Data provided Block Start

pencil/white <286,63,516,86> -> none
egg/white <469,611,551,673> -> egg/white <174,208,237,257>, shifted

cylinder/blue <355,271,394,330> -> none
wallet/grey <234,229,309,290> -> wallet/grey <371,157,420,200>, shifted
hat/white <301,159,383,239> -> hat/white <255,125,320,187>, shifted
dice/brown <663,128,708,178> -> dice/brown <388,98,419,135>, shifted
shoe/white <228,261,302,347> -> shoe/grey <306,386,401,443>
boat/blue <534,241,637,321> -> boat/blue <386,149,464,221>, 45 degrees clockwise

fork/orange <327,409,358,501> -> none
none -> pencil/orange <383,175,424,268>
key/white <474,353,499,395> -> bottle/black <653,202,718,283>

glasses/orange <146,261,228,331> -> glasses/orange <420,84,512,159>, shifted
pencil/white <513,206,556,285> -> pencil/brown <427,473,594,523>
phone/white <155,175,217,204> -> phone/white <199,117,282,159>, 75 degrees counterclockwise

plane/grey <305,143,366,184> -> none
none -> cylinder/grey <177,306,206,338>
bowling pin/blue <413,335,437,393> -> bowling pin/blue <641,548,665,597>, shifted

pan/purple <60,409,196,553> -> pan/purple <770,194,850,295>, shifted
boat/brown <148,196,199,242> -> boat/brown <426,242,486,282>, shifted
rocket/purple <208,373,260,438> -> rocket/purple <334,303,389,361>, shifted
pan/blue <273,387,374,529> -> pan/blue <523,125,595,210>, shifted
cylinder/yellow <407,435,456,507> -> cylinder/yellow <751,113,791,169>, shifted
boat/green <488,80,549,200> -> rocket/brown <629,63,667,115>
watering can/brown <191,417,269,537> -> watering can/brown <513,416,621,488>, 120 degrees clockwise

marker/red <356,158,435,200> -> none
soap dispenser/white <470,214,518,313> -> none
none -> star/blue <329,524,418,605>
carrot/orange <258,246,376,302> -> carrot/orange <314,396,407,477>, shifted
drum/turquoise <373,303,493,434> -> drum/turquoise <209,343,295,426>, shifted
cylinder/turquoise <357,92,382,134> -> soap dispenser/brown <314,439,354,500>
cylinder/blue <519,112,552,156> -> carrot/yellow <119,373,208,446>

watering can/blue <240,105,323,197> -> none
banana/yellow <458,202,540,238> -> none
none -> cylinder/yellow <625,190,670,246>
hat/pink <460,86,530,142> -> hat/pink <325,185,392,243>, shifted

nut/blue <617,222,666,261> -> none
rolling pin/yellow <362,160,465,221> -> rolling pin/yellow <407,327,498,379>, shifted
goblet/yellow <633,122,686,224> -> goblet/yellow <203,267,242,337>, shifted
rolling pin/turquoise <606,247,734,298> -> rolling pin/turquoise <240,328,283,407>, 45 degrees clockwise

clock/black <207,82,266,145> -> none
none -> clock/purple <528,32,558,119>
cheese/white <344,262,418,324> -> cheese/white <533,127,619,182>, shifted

Data provided Block End

◆ **Exercise prompt**
All of the records above need to be copied exactly.

◆ **Exercise response**
pencil/white <286,63,516,86> -> none
egg/white <469,611,551,673> -> egg/white <174,208,237,257>, shifted

cylinder/blue <355,271,394,330> -> none
wallet/grey <234,229,309,290> -> wallet/grey <371,157,420,200>, shifted
hat/white <301,159,383,239> -> hat/white <255,125,320,187>, shifted
dice/brown <663,128,708,178> -> dice/brown <388,98,419,135>, shifted
shoe/white <228,261,302,347> -> shoe/grey <306,386,401,443>
boat/blue <534,241,637,321> -> boat/blue <386,149,464,221>, 45 degrees clockwise

fork/orange <327,409,358,501> -> none
none -> pencil/orange <383,175,424,268>
key/white <474,353,499,395> -> bottle/black <653,202,718,283>

glasses/orange <146,261,228,331> -> glasses/orange <420,84,512,159>, shifted
pencil/white <513,206,556,285> -> pencil/brown <427,473,594,523>
phone/white <155,175,217,204> -> phone/white <199,117,282,159>, 75 degrees counterclockwise

plane/grey <305,143,366,184> -> none
none -> cylinder/grey <177,306,206,338>
bowling pin/blue <413,335,437,393> -> bowling pin/blue <641,548,665,597>, shifted

pan/purple <60,409,196,553> -> pan/purple <770,194,850,295>, shifted
boat/brown <148,196,199,242> -> boat/brown <426,242,486,282>, shifted
rocket/purple <208,373,260,438> -> rocket/purple <334,303,389,361>, shifted
pan/blue <273,387,374,529> -> pan/blue <523,125,595,210>, shifted
cylinder/yellow <407,435,456,507> -> cylinder/yellow <751,113,791,169>, shifted
boat/green <488,80,549,200> -> rocket/brown <629,63,667,115>
watering can/brown <191,417,269,537> -> watering can/brown <513,416,621,488>, 120 degrees clockwise

marker/red <356,158,435,200> -> none
soap dispenser/white <470,214,518,313> -> none
none -> star/blue <329,524,418,605>
carrot/orange <258,246,376,302> -> carrot/orange <314,396,407,477>, shifted
drum/turquoise <373,303,493,434> -> drum/turquoise <209,343,295,426>, shifted
cylinder/turquoise <357,92,382,134> -> soap dispenser/brown <314,439,354,500>
cylinder/blue <519,112,552,156> -> carrot/yellow <119,373,208,446>

watering can/blue <240,105,323,197> -> none
banana/yellow <458,202,540,238> -> none
none -> cylinder/yellow <625,190,670,246>
hat/pink <460,86,530,142> -> hat/pink <325,185,392,243>, shifted

nut/blue <617,222,666,261> -> none
rolling pin/yellow <362,160,465,221> -> rolling pin/yellow <407,327,498,379>, shifted
goblet/yellow <633,122,686,224> -> goblet/yellow <203,267,242,337>, shifted
rolling pin/turquoise <606,247,734,298> -> rolling pin/turquoise <240,328,283,407>, 45 degrees clockwise

clock/black <207,82,266,145> -> none
none -> clock/purple <528,32,558,119>
cheese/white <344,262,418,324> -> cheese/white <533,127,619,182>, shifted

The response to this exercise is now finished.